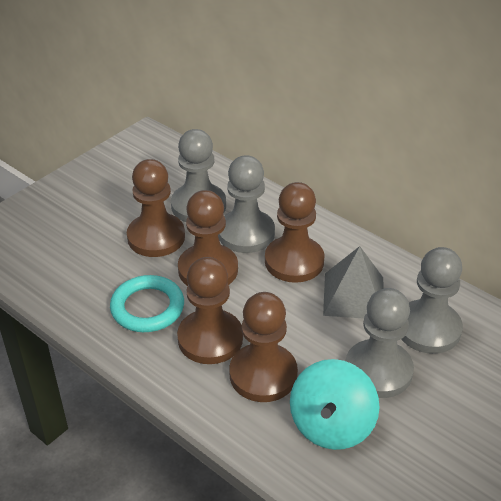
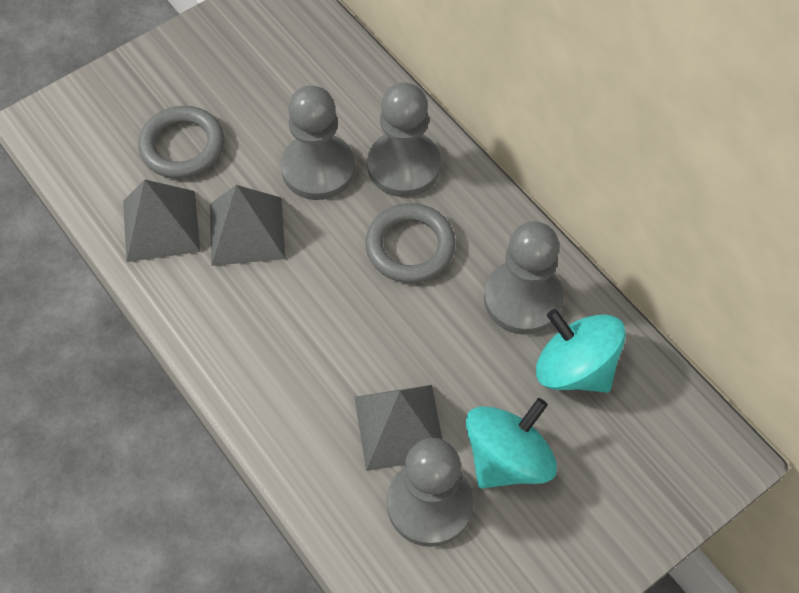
brown pawn: 5 -> 0
grey pyramid: 1 -> 3
grey ring: 0 -> 2
turquoise ring: 1 -> 0
turquoise spinning top: 1 -> 2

════

• THE TASK: Each line of the material above should be set down exactly, with no pictures.

• SOLUTION:
brown pawn: 5 -> 0
grey pyramid: 1 -> 3
grey ring: 0 -> 2
turquoise ring: 1 -> 0
turquoise spinning top: 1 -> 2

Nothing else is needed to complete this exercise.